(Beginning of Data to process)

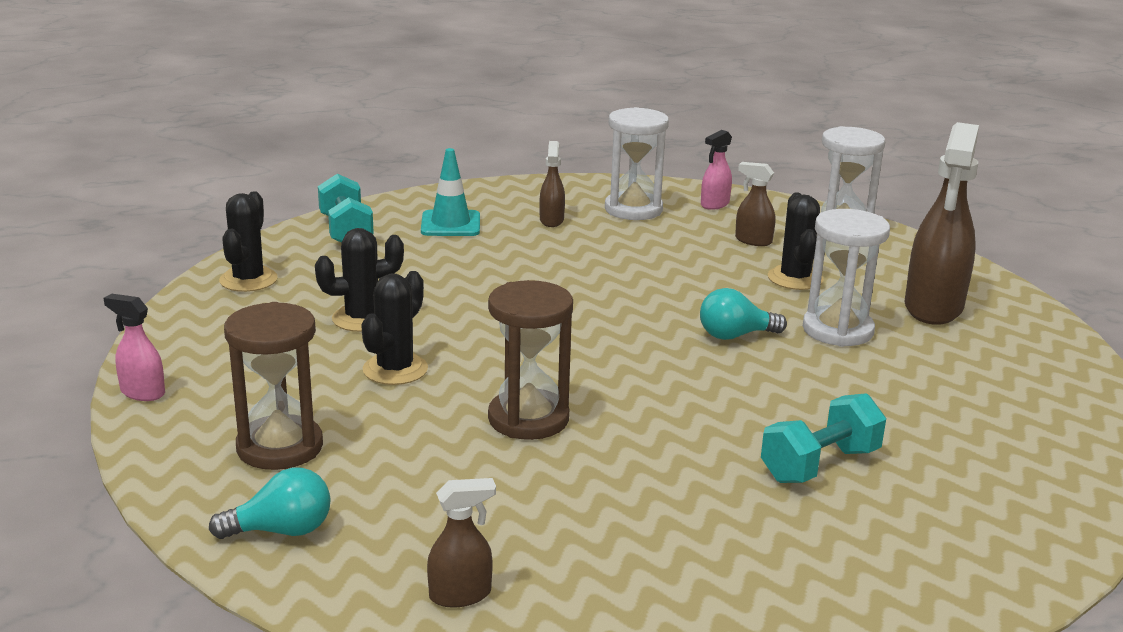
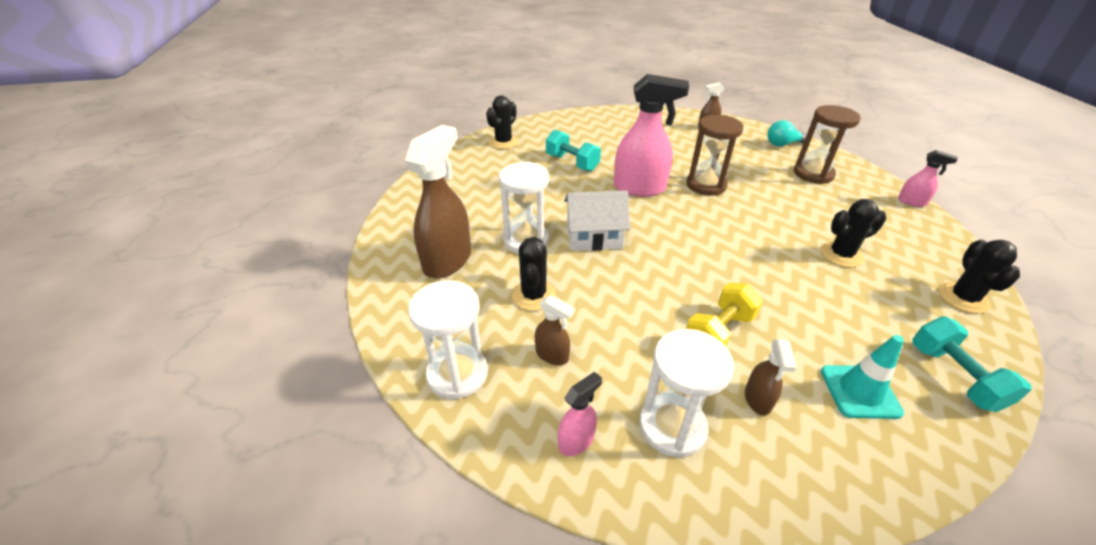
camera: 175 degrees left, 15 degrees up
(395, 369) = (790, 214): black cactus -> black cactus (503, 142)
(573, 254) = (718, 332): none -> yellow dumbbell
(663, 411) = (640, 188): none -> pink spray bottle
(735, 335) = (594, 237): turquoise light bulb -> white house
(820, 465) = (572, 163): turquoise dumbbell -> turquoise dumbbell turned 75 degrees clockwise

(End of Data to process)
(Beginning of Data to process)

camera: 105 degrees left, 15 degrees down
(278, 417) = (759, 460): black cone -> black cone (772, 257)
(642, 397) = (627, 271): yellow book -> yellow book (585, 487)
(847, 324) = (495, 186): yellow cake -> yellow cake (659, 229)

(End of Data to process)

In the records above, the line with "camera: 175 degrees left, 15 degrees up" marks the start and the line with "(735, 335) = (594, 237): turquoise" marks the end; copy that stretch exactly, both lines included, and nothing else.

**Exercise answer:**
camera: 175 degrees left, 15 degrees up
(395, 369) = (790, 214): black cactus -> black cactus (503, 142)
(573, 254) = (718, 332): none -> yellow dumbbell
(663, 411) = (640, 188): none -> pink spray bottle
(735, 335) = (594, 237): turquoise light bulb -> white house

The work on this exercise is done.